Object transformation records
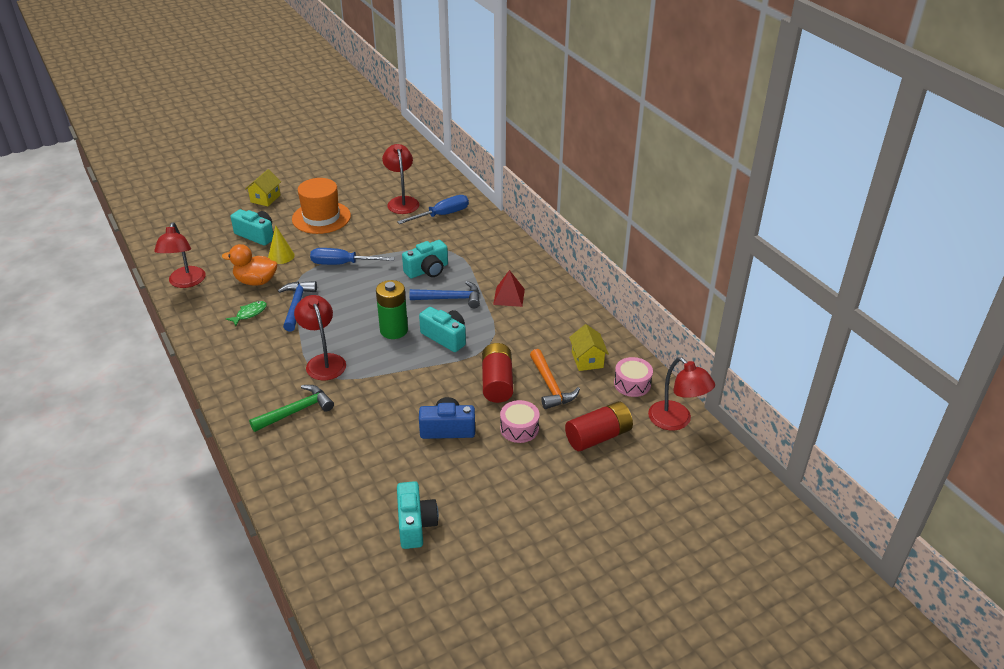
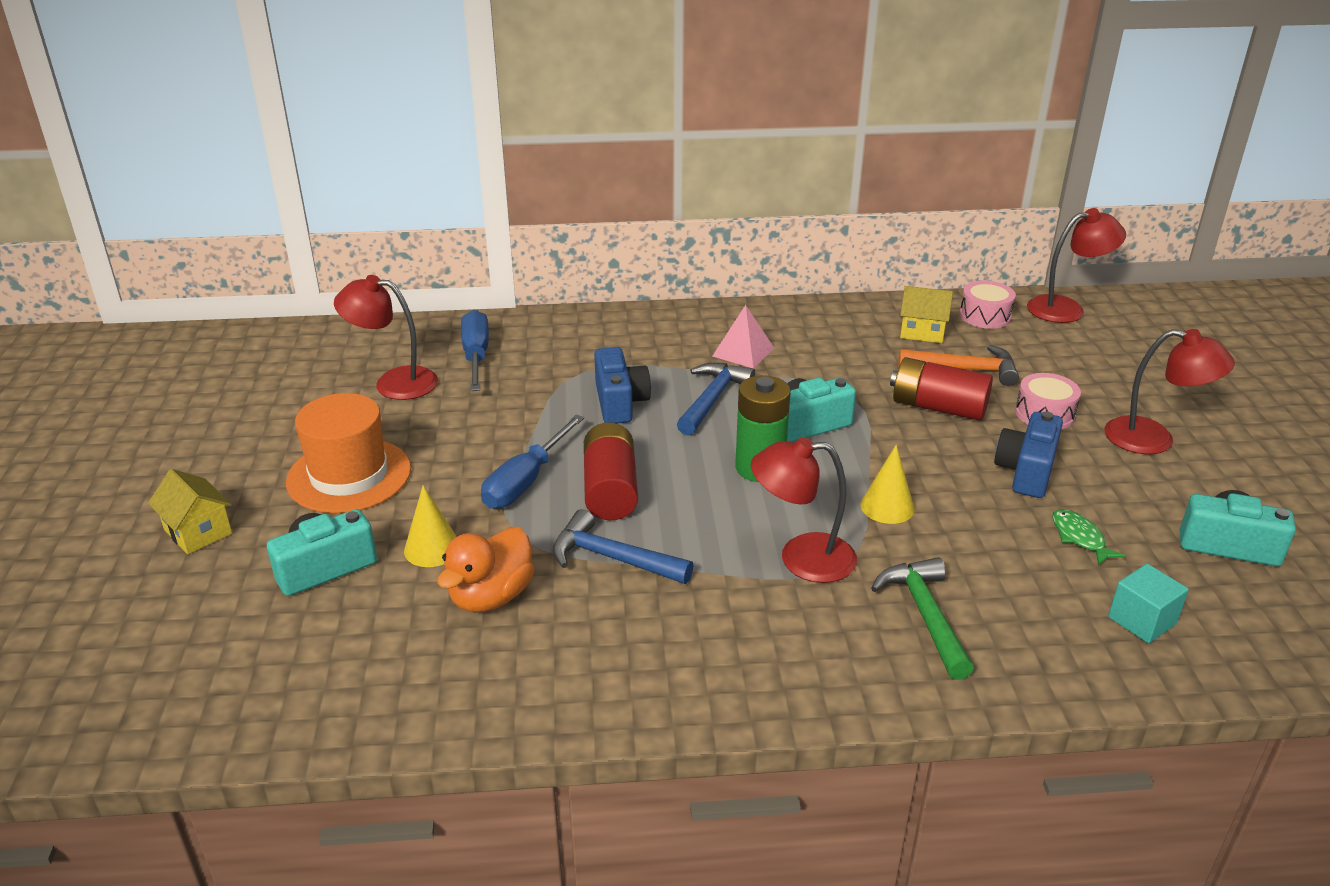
camera: 65 degrees left, 5 degrees down
(185, 282) = (405, 703): red lamp -> red lamp (1154, 439)
(249, 314) = (595, 624): green fish -> green fish (1080, 538)
(325, 491) = (1142, 620): none -> turquoise cube
(382, 381) = (887, 506): none -> yellow cone
(427, 270) = (620, 402): turquoise camera -> blue camera
(509, 296) = (743, 352): red pyramid -> pink pyramid
(598, 436) = (1079, 363): red battery -> red battery (610, 489)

ACTIVITY
Copy the lines above exactly and exclude every image.

WRITTEN ANSWER
camera: 65 degrees left, 5 degrees down
(185, 282) = (405, 703): red lamp -> red lamp (1154, 439)
(249, 314) = (595, 624): green fish -> green fish (1080, 538)
(325, 491) = (1142, 620): none -> turquoise cube
(382, 381) = (887, 506): none -> yellow cone
(427, 270) = (620, 402): turquoise camera -> blue camera
(509, 296) = (743, 352): red pyramid -> pink pyramid
(598, 436) = (1079, 363): red battery -> red battery (610, 489)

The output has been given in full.